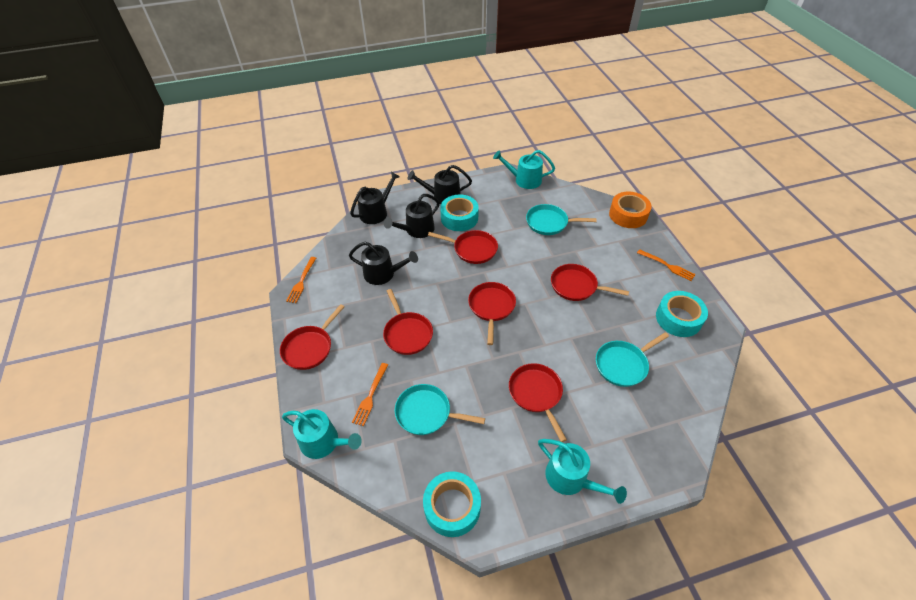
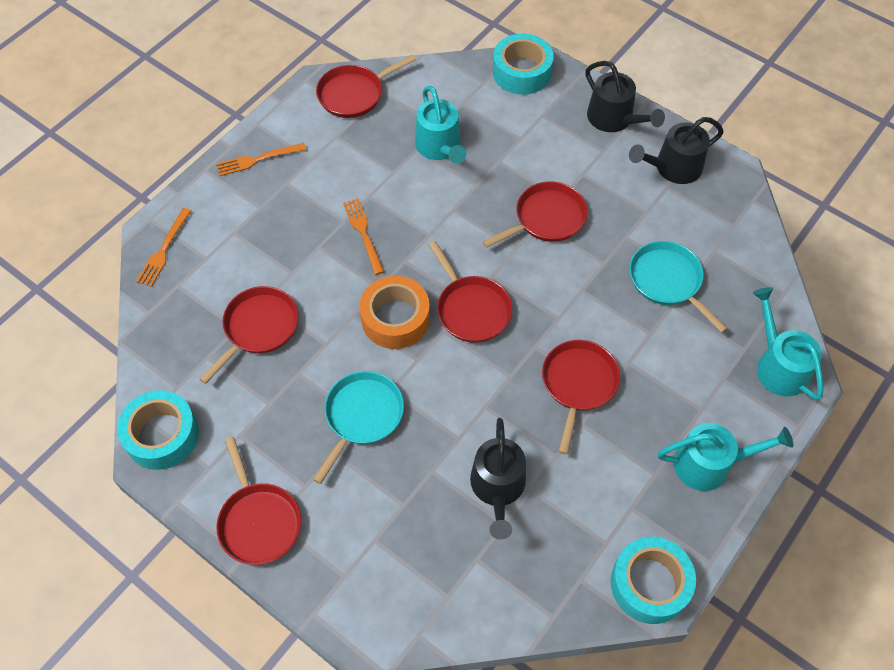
black watering can: 4 -> 3
turquoise pan: 3 -> 2

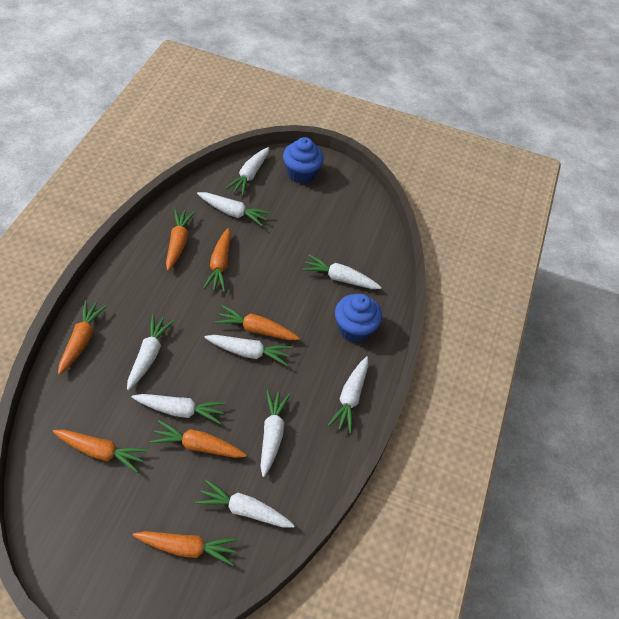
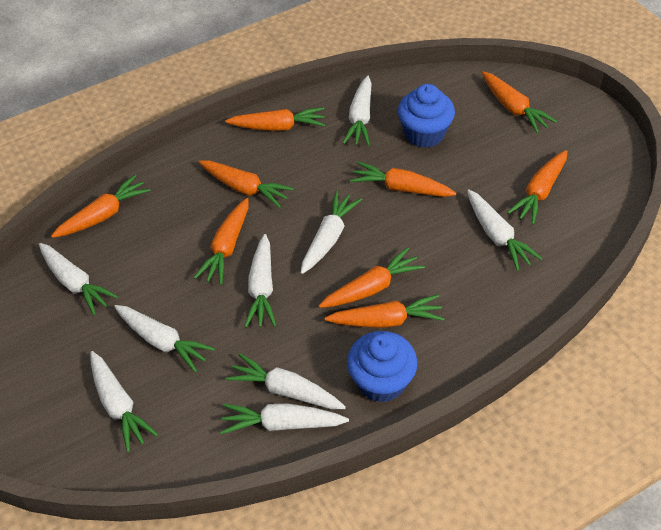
orange carrot: 7 -> 9

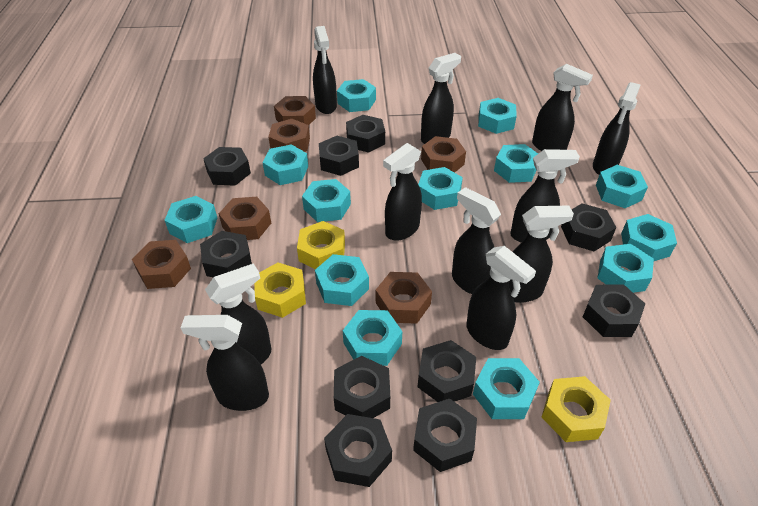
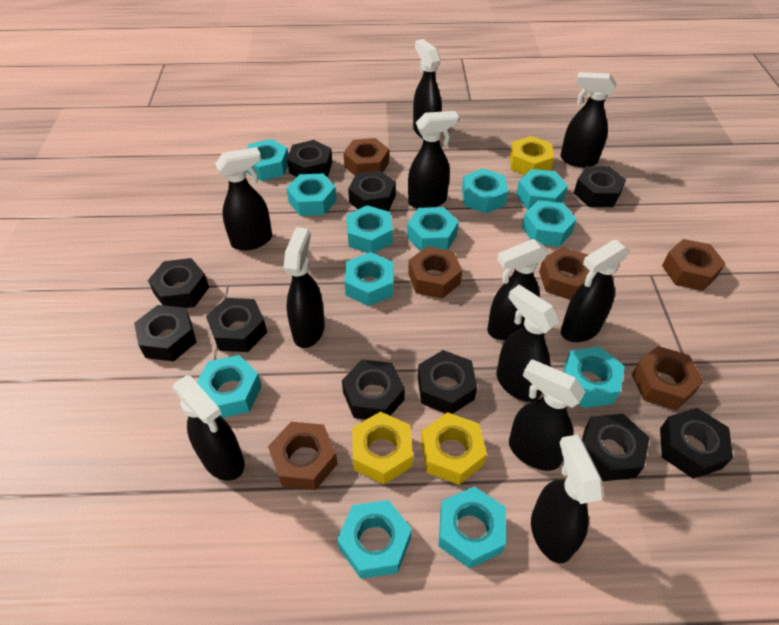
turquoise nut: 13 -> 12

★ ★ ★ ★ ★

WORK INSTRUCTION: The response is the full listing, copied exactly, with the pictures omitted.

RESPONSE AREA:
black watering can: 4 -> 3
turquoise pan: 3 -> 2

orange carrot: 7 -> 9

turquoise nut: 13 -> 12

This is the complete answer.